● **YOUR GOAL**
Check every line of the listing below for "toothbrush", and report how many lines have it, as a number with nothing more.

─── DATA UNDER STUDY ───

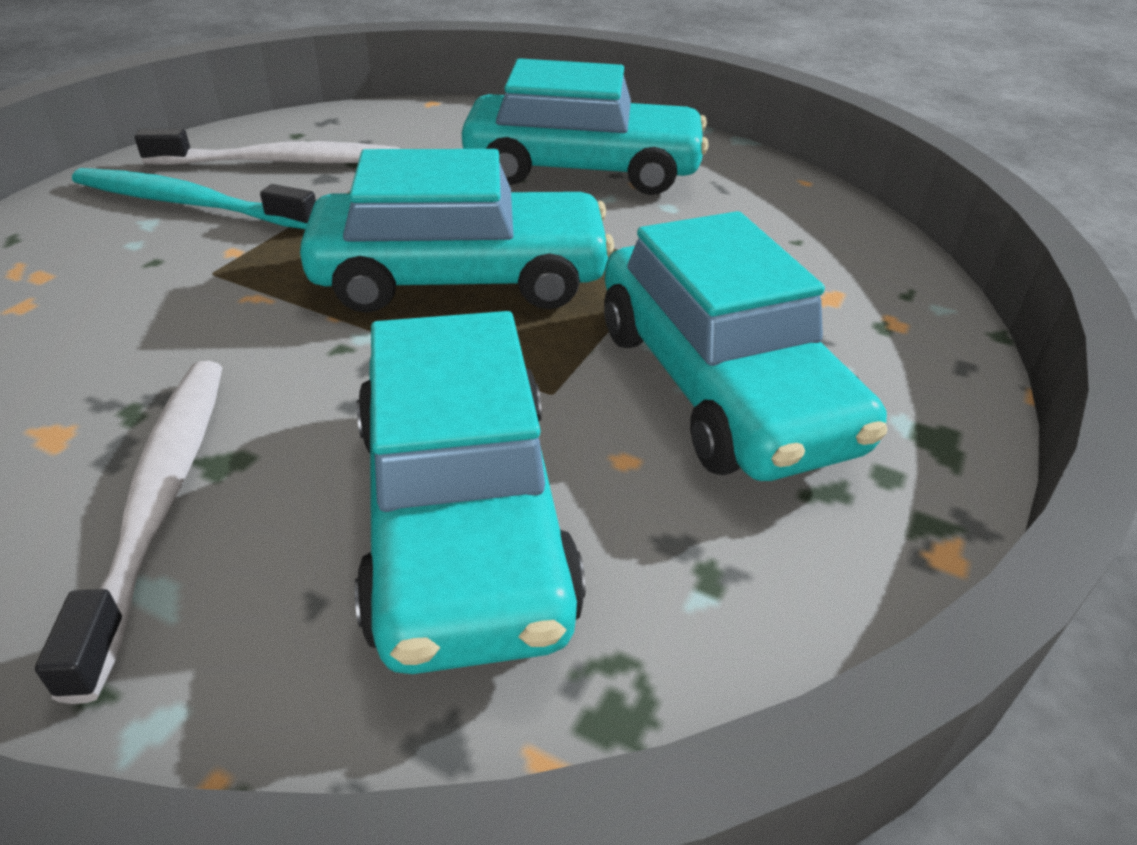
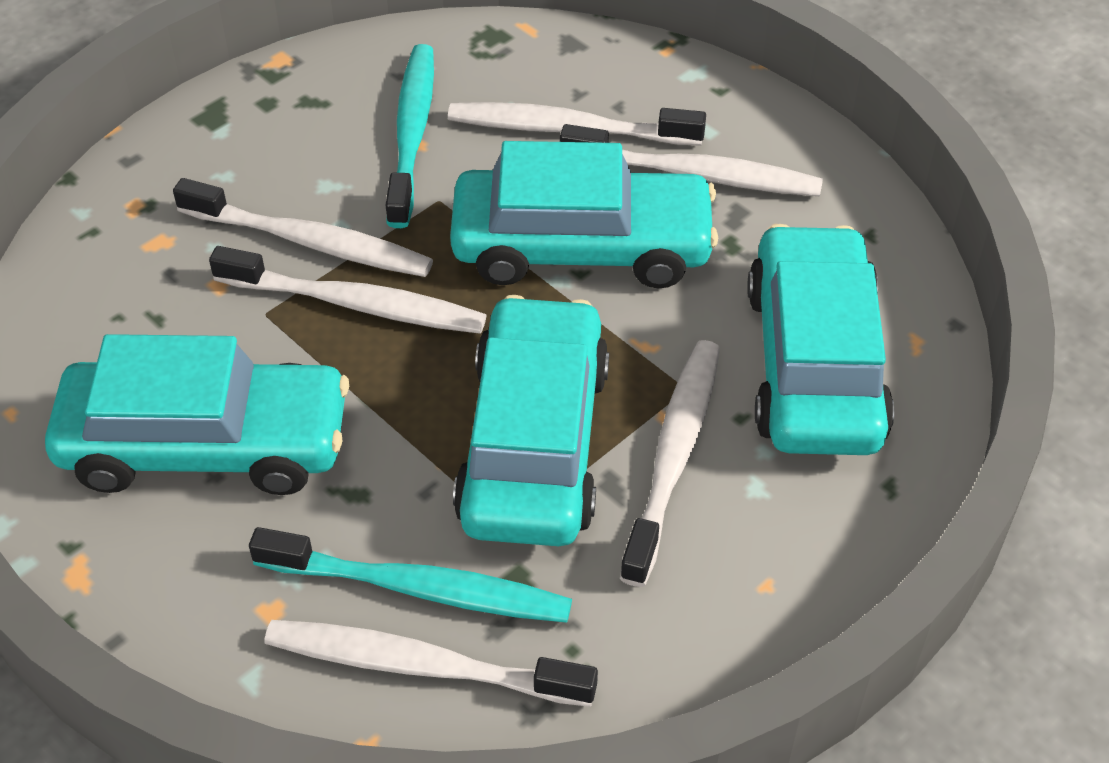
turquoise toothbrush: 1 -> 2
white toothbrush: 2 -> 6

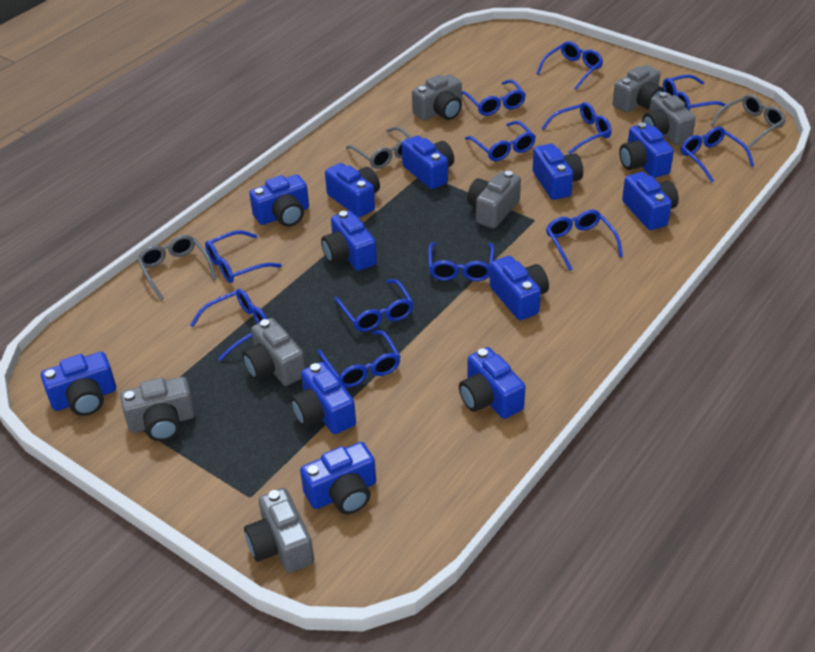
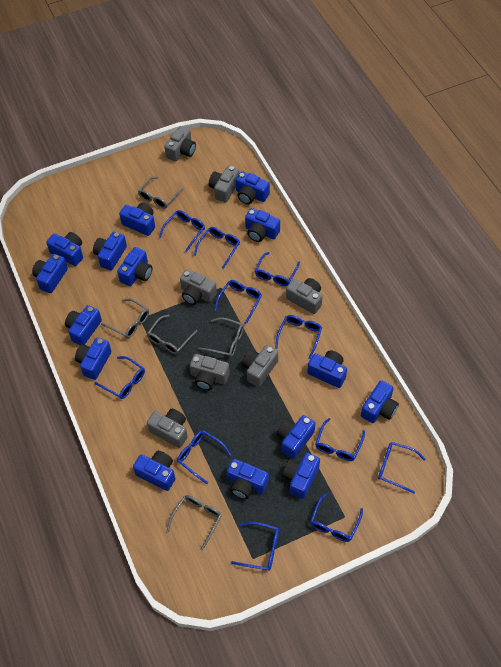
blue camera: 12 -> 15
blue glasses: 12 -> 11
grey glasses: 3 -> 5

───

● **OUTPUT**
2